*Exercise directions:*
Transcribe exactly, and only, the lines running from the one that contains "LINE2 pin DO: D11 -> none" through the last line of the material. No pictures.

*Data:*

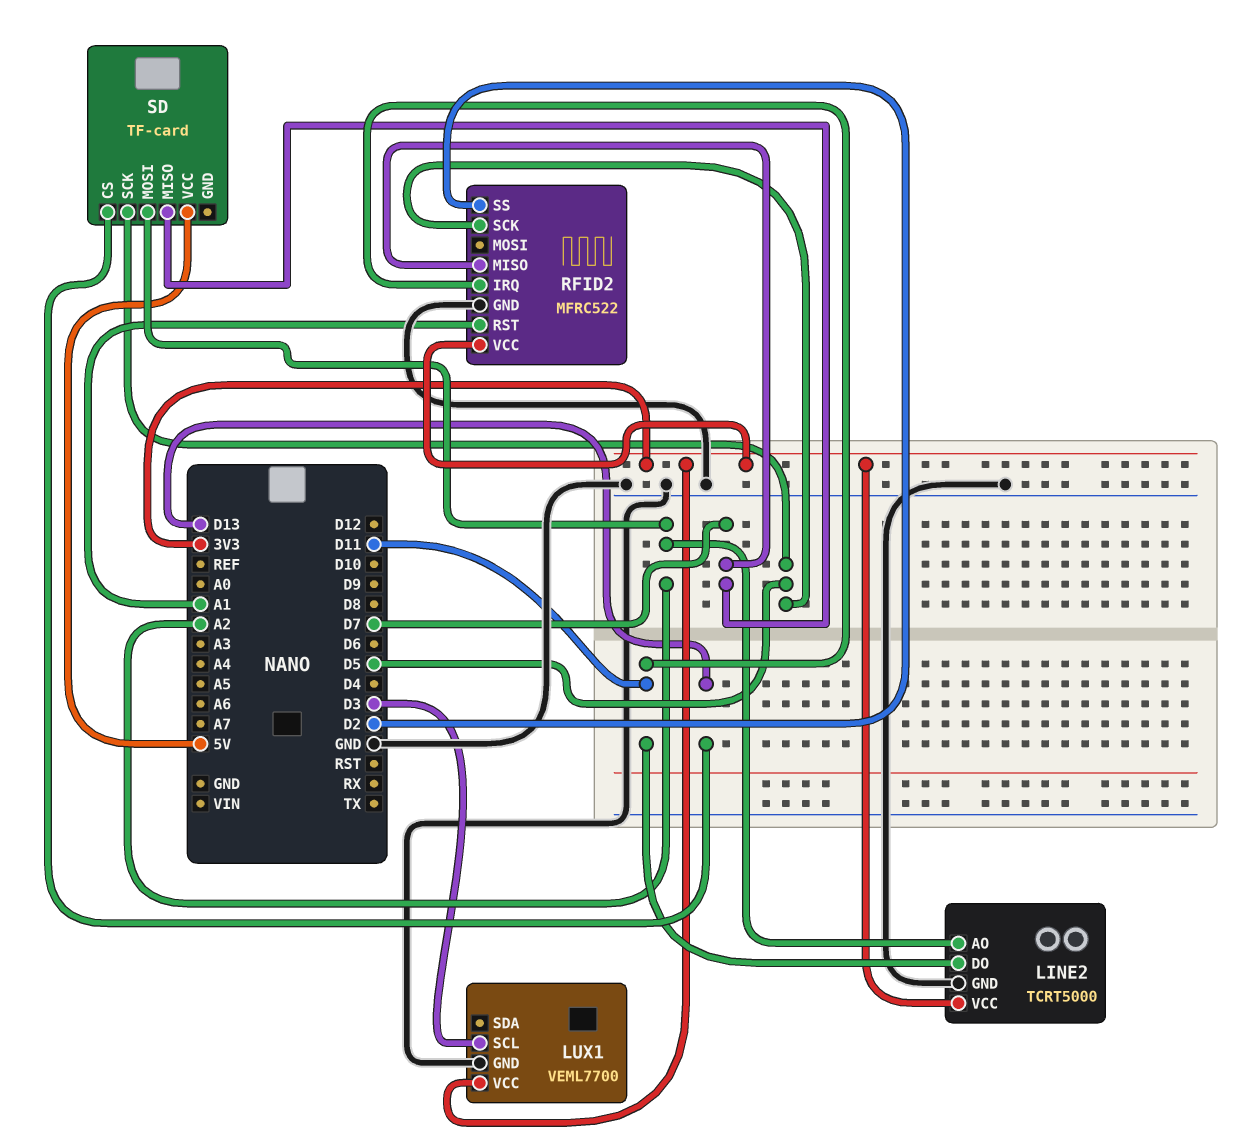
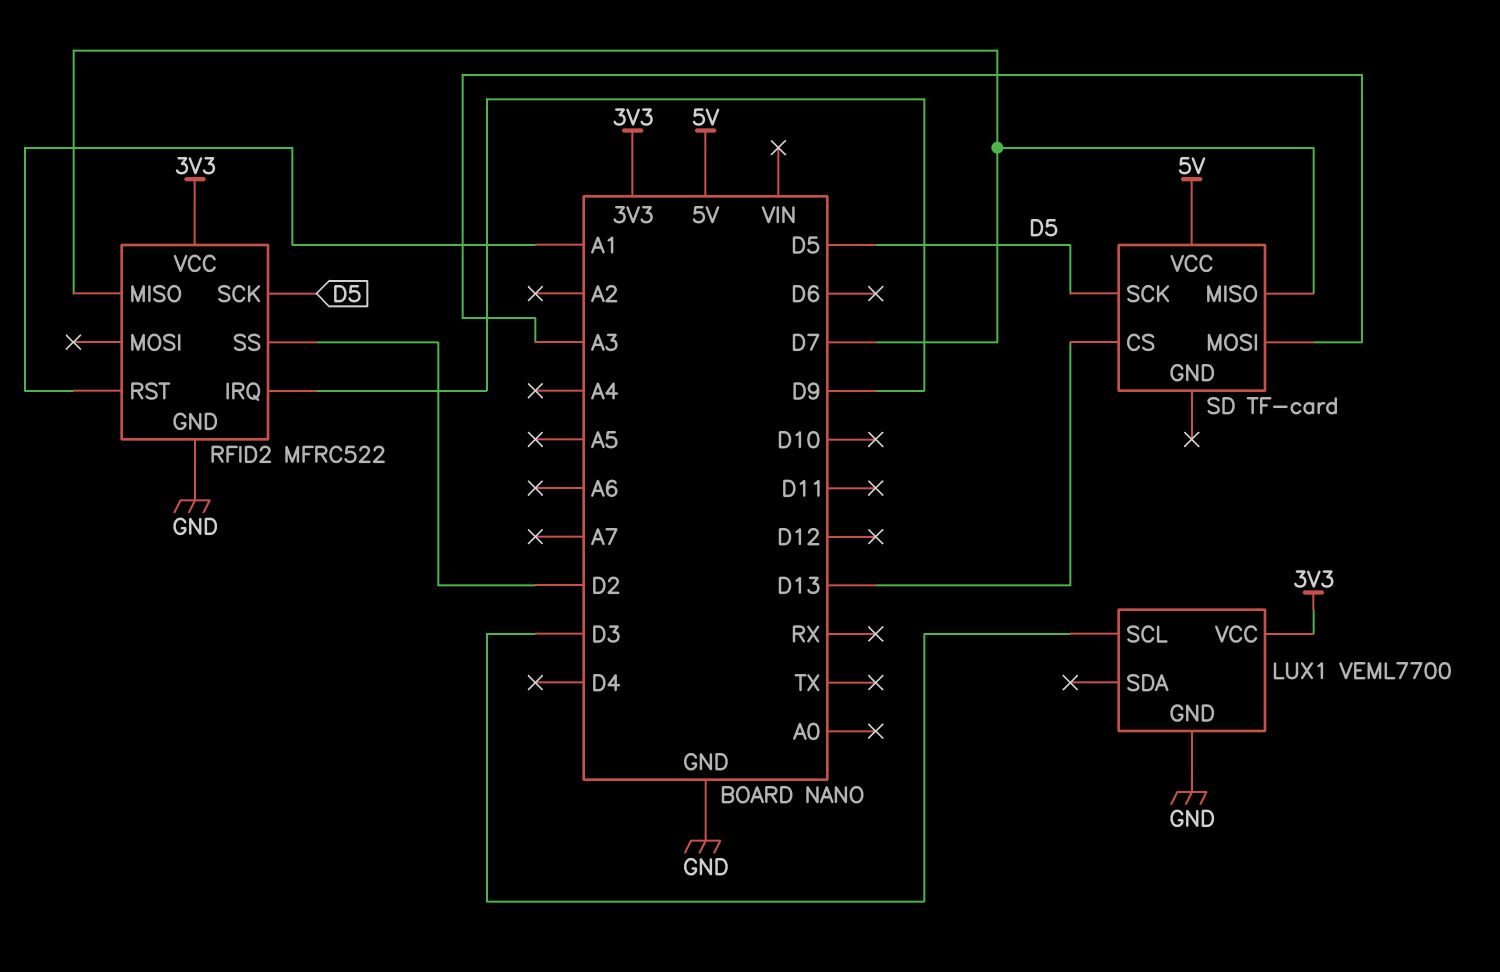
LINE2: TCRT5000 -> none
LINE2 pin AO: A2 -> none
LINE2 pin DO: D11 -> none
LINE2 pin GND: GND -> none
LINE2 pin VCC: 3V3 -> none
RFID2 pin IRQ: D11 -> D9
SD pin MOSI: A2 -> A3

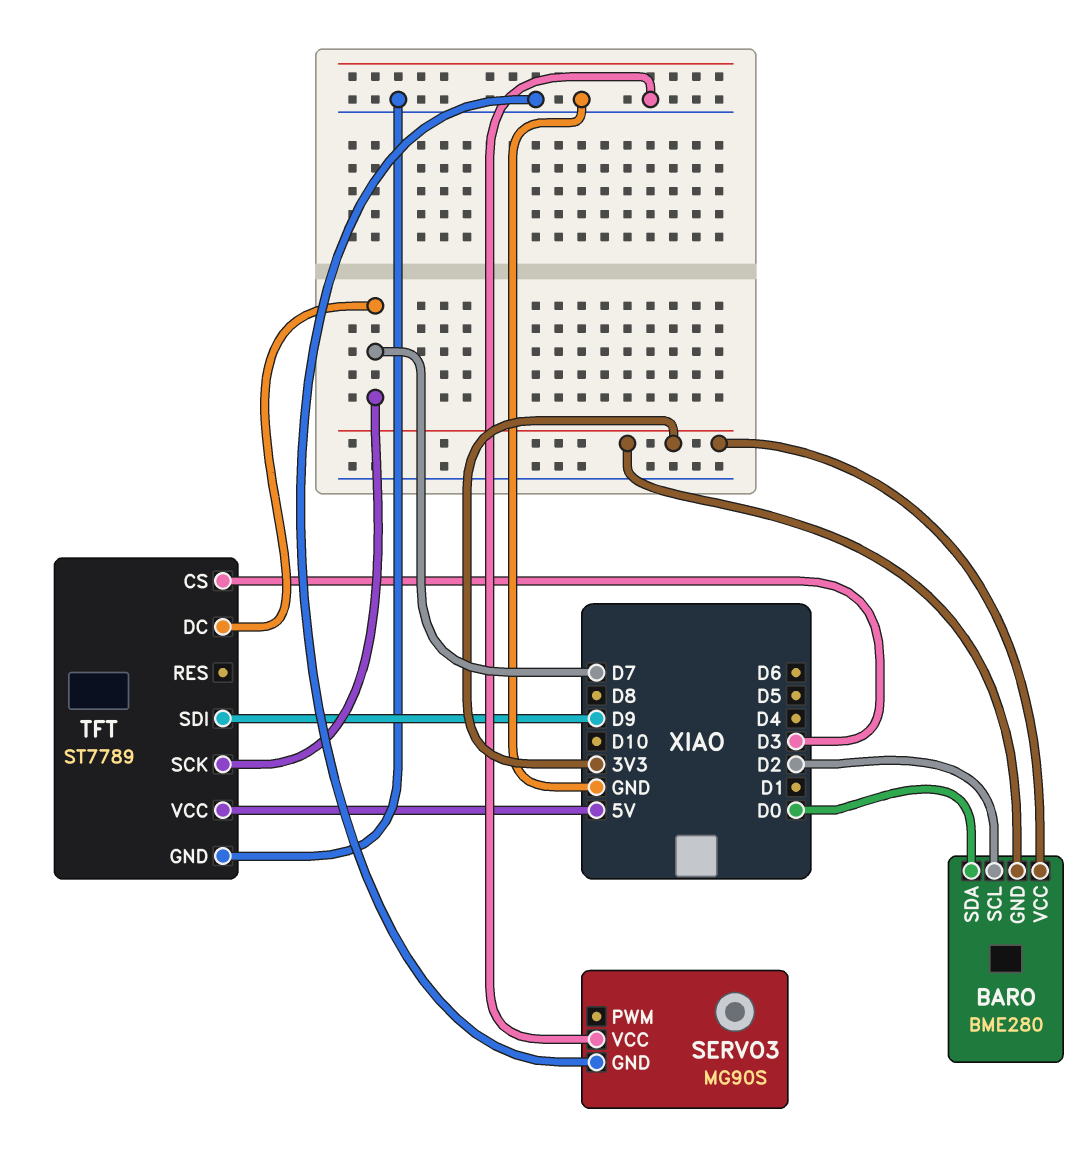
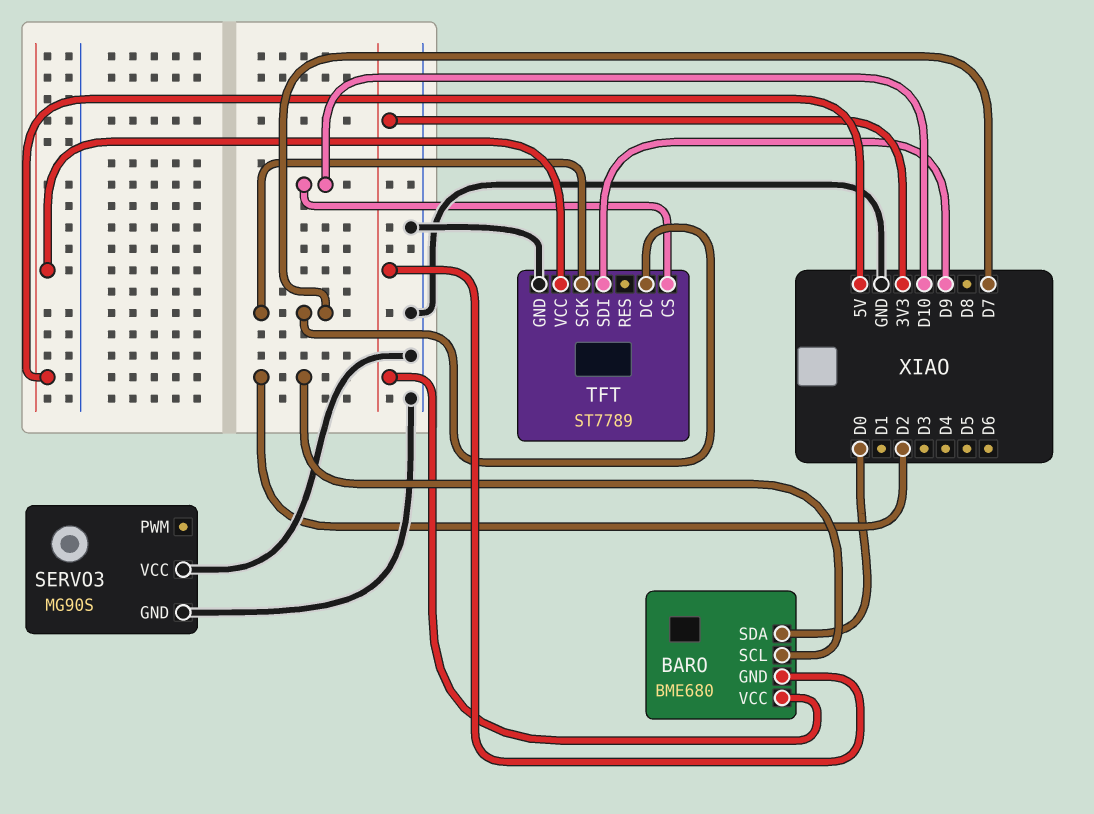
BARO: BME280 -> BME680
TFT pin CS: D3 -> D10

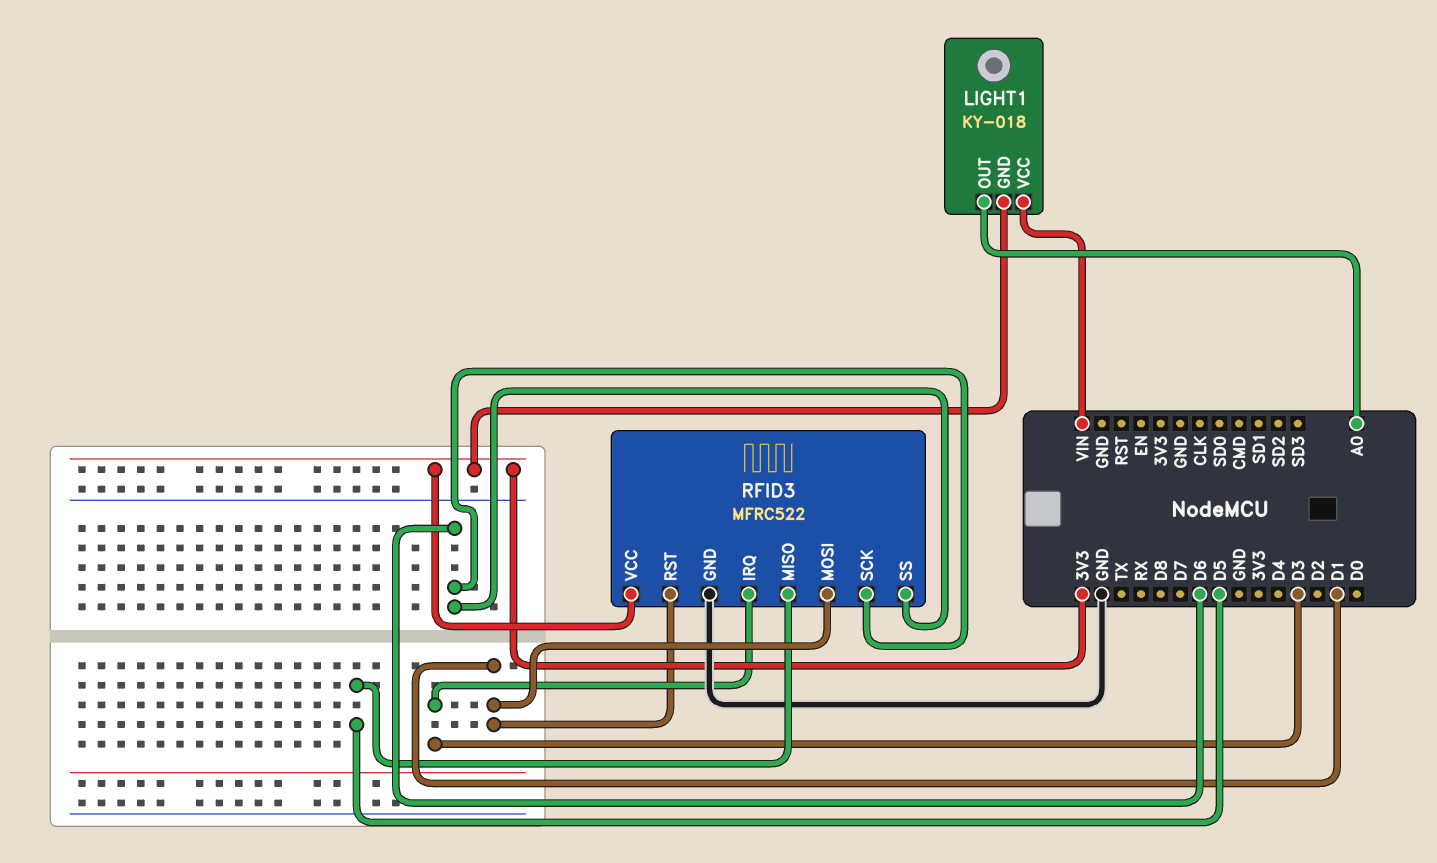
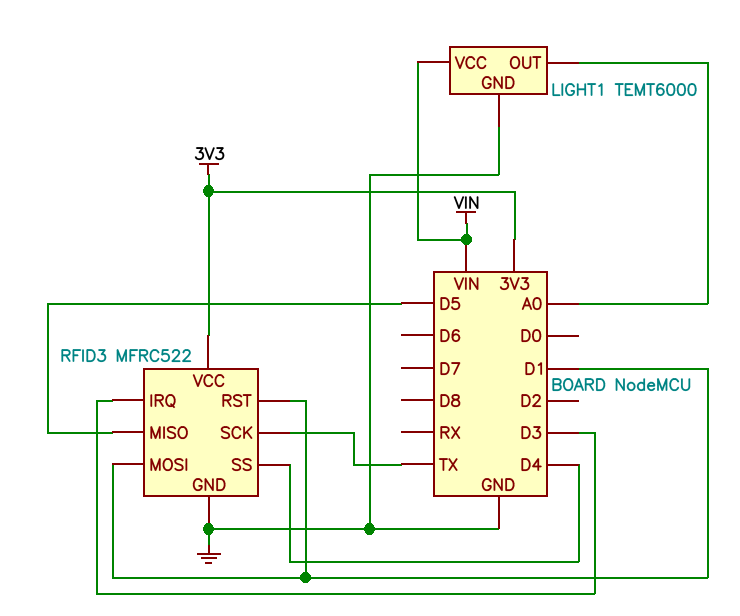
LIGHT1: KY-018 -> TEMT6000
LIGHT1 pin GND: 3V3 -> GND
RFID3 pin SCK: D6 -> TX
RFID3 pin SS: D6 -> D4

*Task output:*
LINE2 pin DO: D11 -> none
LINE2 pin GND: GND -> none
LINE2 pin VCC: 3V3 -> none
RFID2 pin IRQ: D11 -> D9
SD pin MOSI: A2 -> A3

BARO: BME280 -> BME680
TFT pin CS: D3 -> D10

LIGHT1: KY-018 -> TEMT6000
LIGHT1 pin GND: 3V3 -> GND
RFID3 pin SCK: D6 -> TX
RFID3 pin SS: D6 -> D4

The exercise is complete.